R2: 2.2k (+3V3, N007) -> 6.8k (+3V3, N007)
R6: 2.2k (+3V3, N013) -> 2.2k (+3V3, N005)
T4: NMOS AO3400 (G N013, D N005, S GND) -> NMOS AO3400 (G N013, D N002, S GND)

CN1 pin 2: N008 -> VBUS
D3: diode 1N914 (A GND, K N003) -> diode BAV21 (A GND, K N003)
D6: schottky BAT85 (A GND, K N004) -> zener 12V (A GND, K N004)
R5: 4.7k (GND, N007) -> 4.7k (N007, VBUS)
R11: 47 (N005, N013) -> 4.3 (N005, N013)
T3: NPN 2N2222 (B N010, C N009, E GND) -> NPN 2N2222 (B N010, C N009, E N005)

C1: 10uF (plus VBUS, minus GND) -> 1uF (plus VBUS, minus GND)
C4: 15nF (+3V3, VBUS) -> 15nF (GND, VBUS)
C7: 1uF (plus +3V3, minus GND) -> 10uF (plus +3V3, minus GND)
====
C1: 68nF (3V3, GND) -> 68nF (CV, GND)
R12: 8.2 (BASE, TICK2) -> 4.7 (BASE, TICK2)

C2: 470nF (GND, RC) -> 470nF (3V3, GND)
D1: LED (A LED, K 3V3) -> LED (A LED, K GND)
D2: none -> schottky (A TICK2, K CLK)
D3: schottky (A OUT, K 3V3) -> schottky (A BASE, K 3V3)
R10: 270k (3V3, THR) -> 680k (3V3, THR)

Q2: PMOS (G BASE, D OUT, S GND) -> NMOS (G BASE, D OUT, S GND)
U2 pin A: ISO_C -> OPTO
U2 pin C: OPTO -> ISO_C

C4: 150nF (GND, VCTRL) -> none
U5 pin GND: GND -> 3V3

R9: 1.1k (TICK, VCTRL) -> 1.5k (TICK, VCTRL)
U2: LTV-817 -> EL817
====
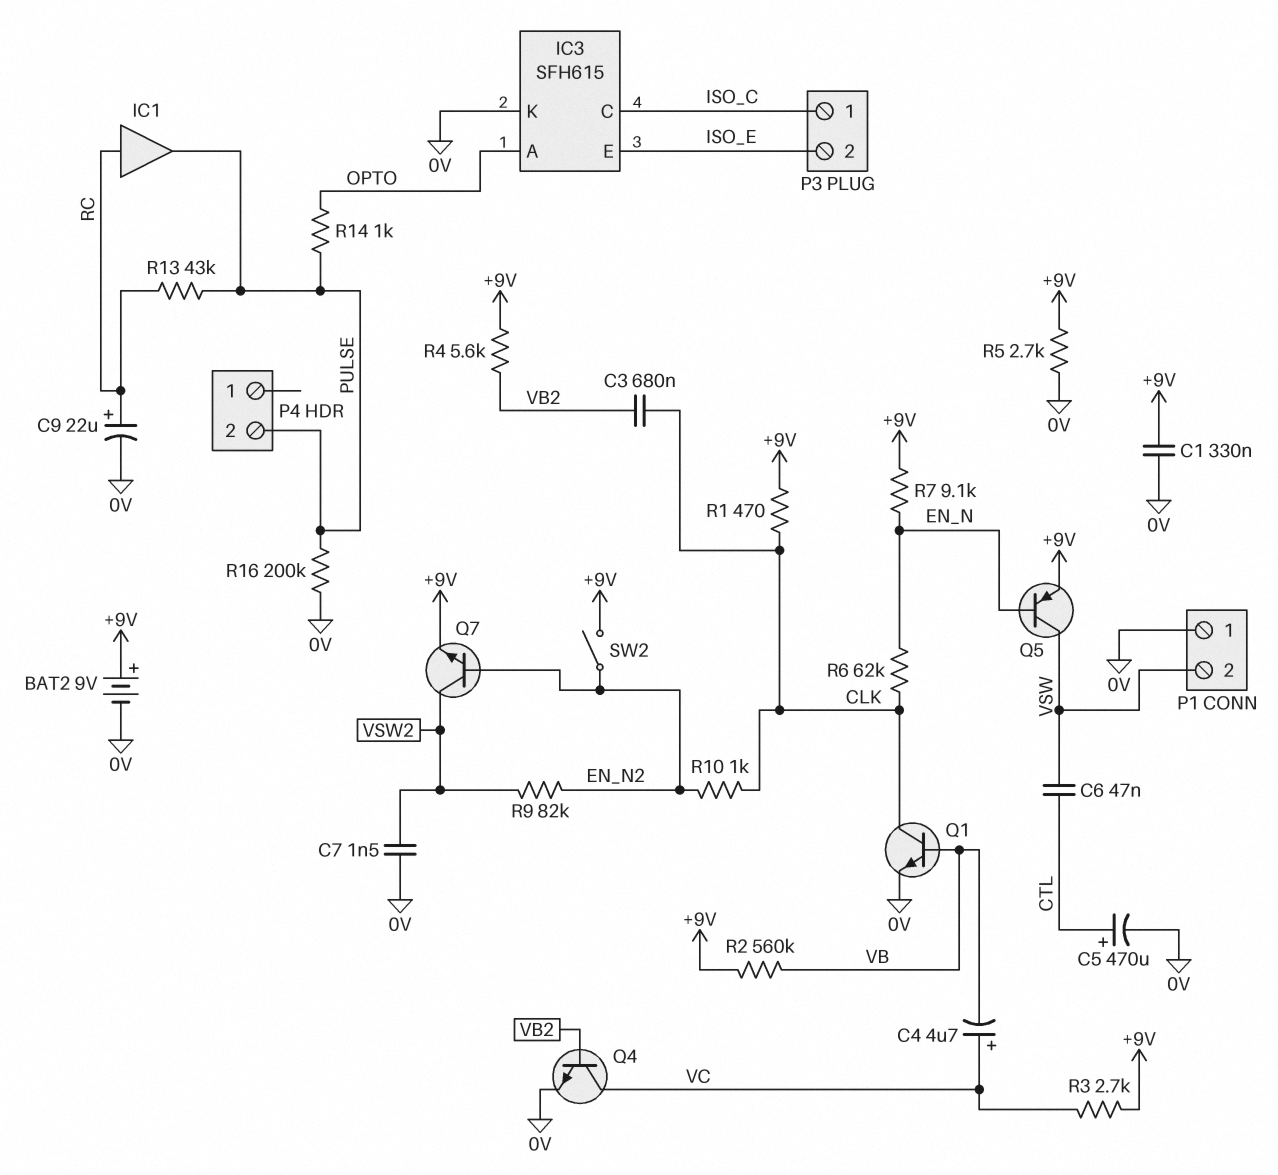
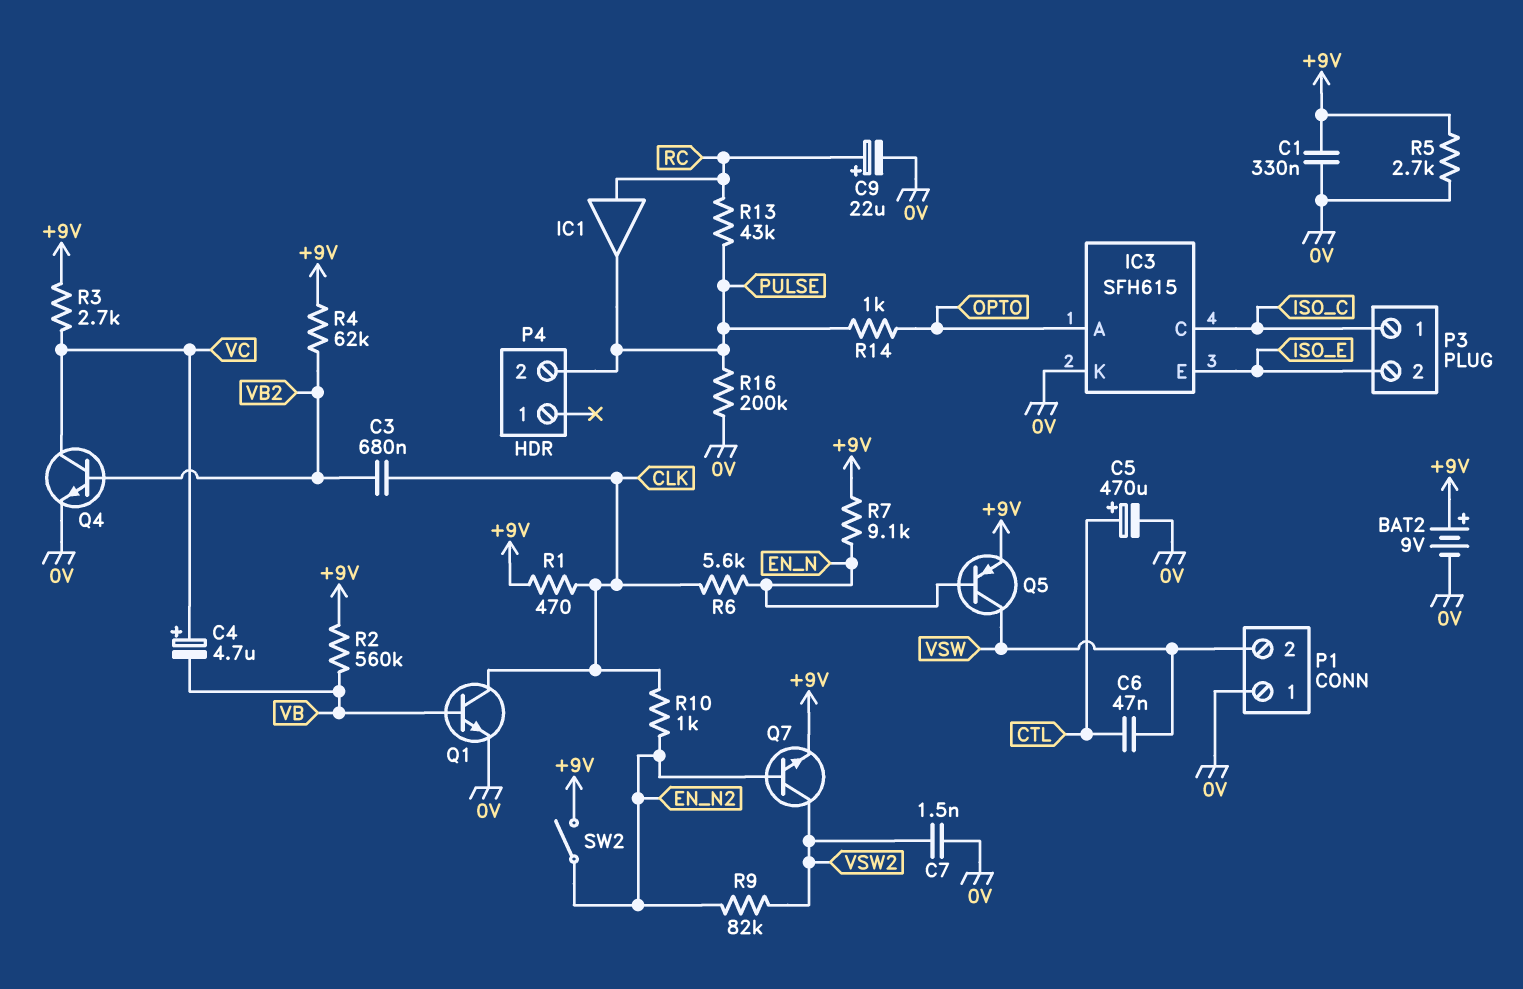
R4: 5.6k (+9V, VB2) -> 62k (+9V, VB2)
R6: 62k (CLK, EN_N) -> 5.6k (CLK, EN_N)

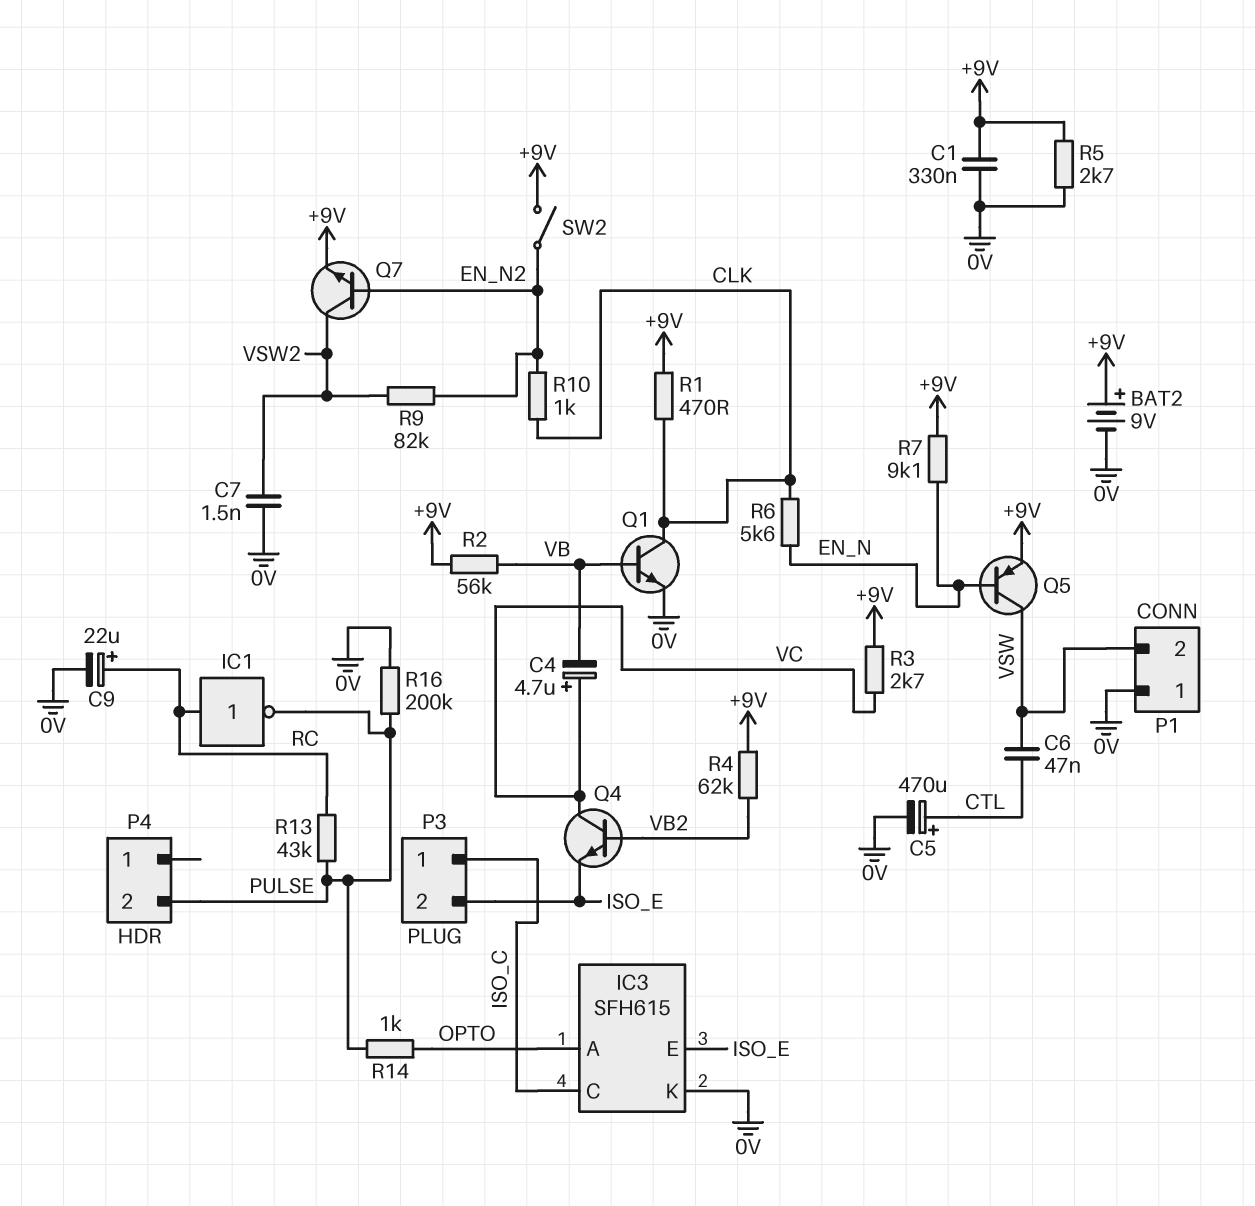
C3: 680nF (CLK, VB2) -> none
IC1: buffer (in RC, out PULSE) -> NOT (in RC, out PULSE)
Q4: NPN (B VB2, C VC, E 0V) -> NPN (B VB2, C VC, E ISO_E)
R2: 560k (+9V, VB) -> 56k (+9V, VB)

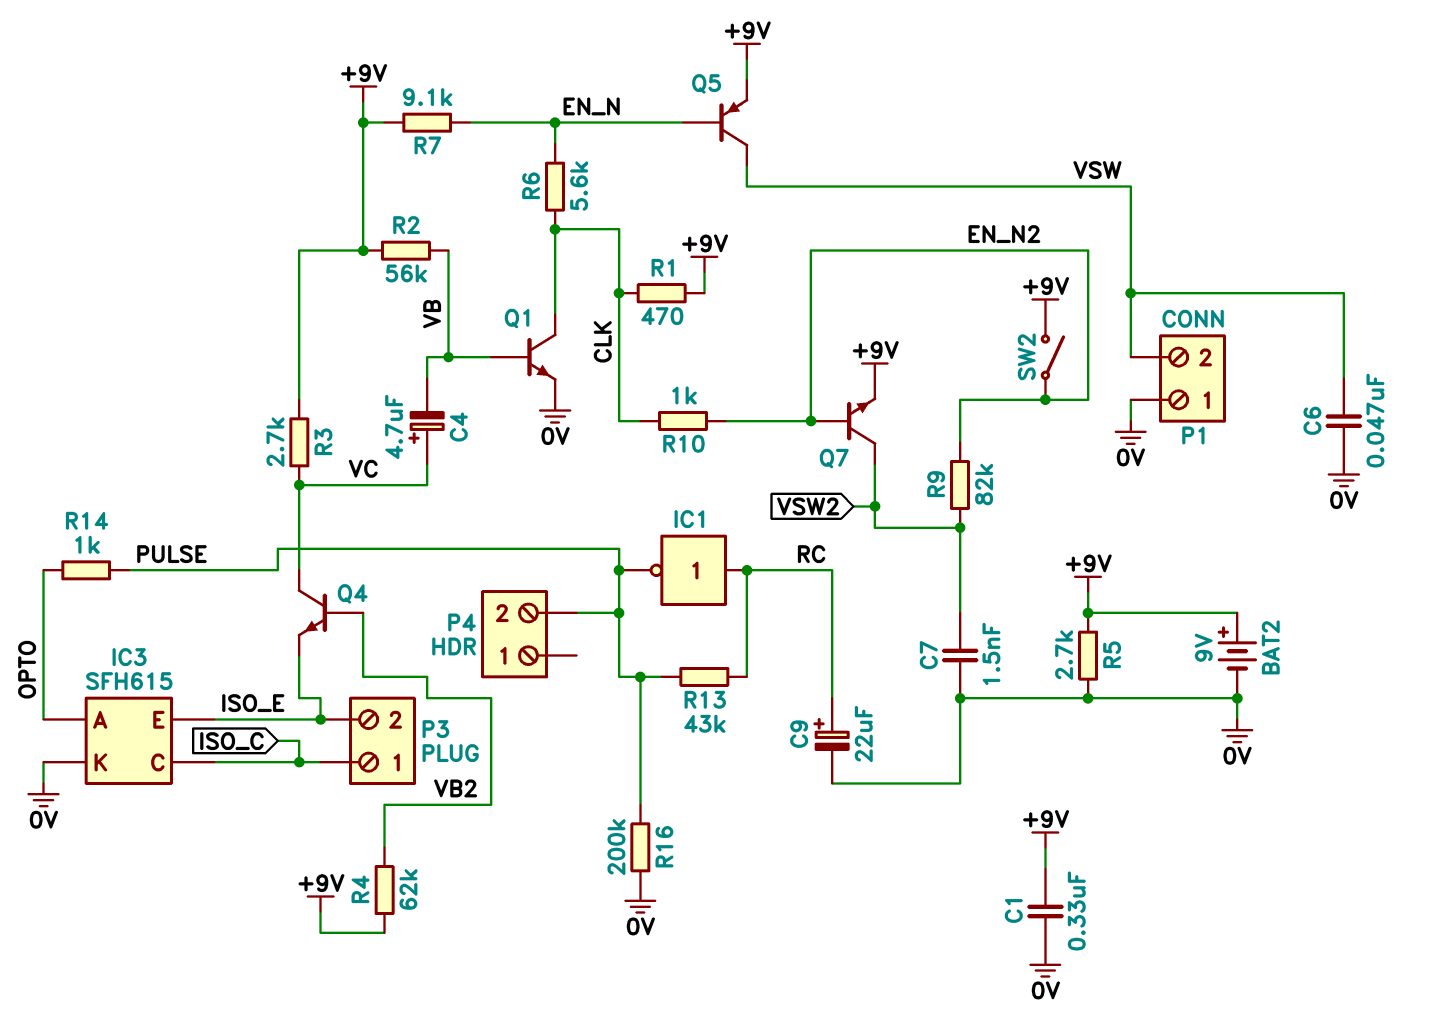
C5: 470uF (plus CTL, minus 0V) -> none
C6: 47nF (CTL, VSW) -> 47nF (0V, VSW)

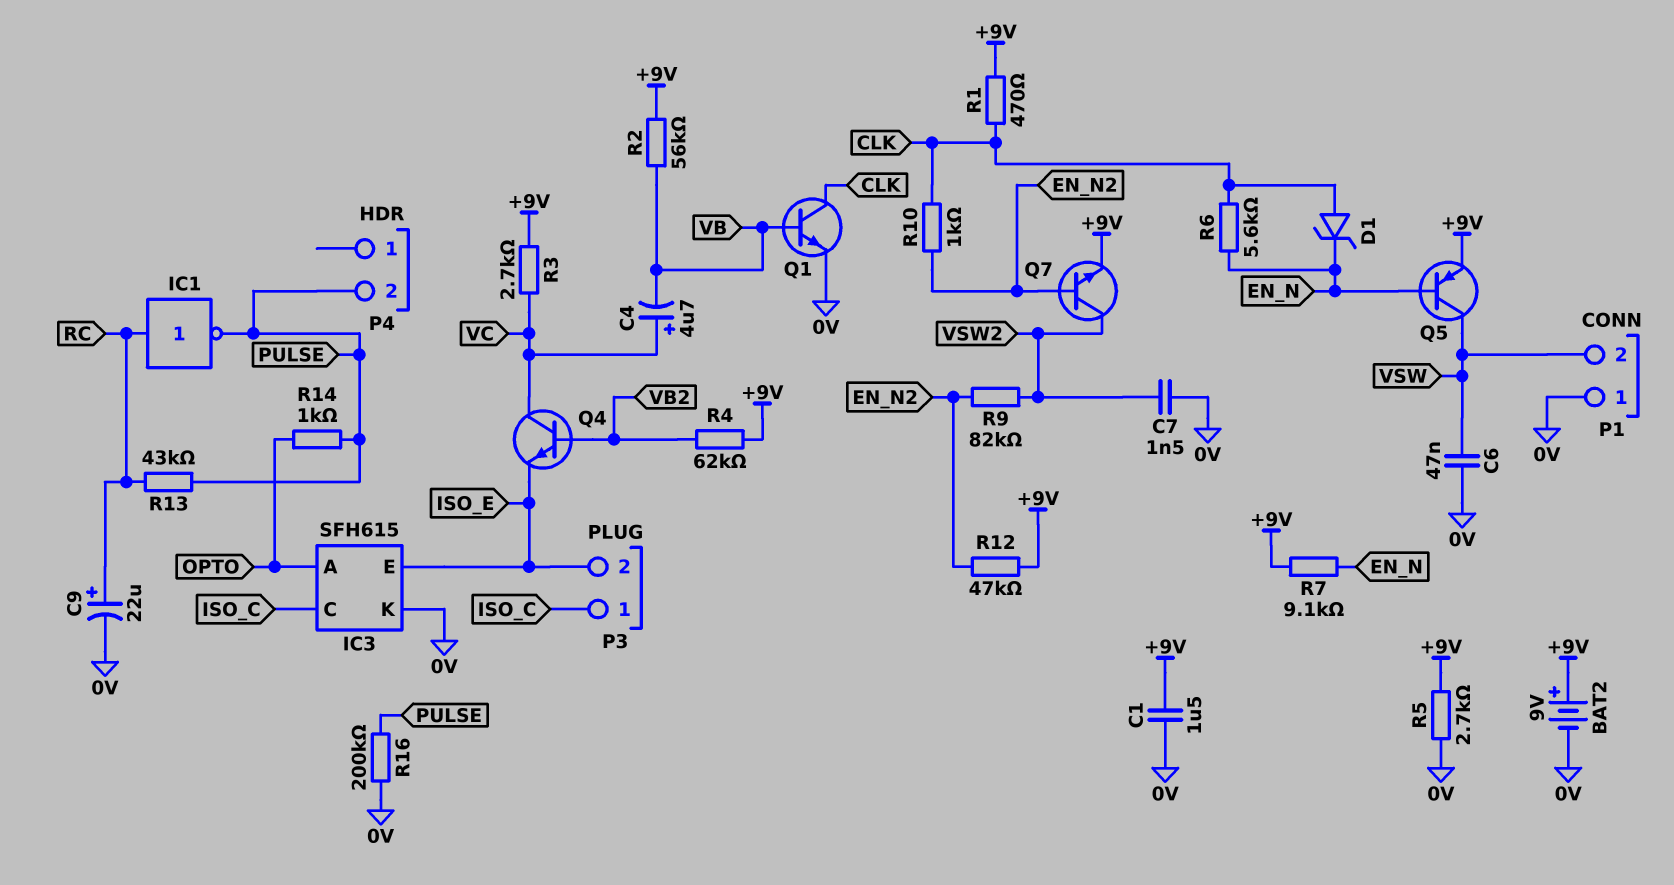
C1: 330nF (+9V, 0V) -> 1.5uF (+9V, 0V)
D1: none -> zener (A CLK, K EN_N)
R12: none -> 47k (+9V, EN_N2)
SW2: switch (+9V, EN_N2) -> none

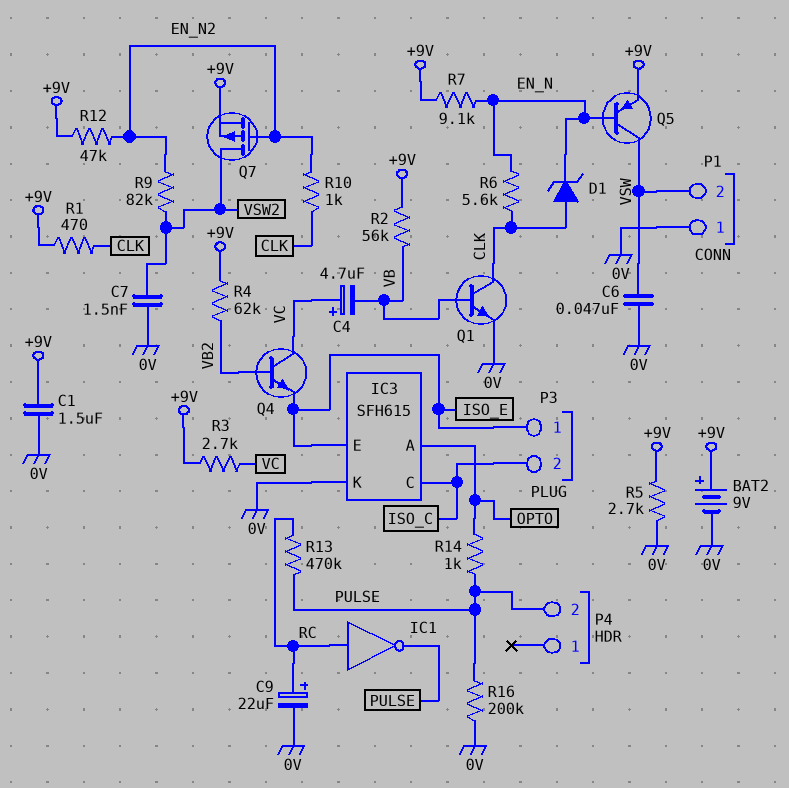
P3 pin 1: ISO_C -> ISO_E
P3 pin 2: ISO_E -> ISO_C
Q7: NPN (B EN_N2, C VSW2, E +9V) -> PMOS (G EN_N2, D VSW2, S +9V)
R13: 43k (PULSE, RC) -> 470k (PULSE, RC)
====
What you should do: Return every line from the entries that holds the string "PULSE".

Reply:
IC1: buffer (in RC, out PULSE) -> NOT (in RC, out PULSE)
R13: 43k (PULSE, RC) -> 470k (PULSE, RC)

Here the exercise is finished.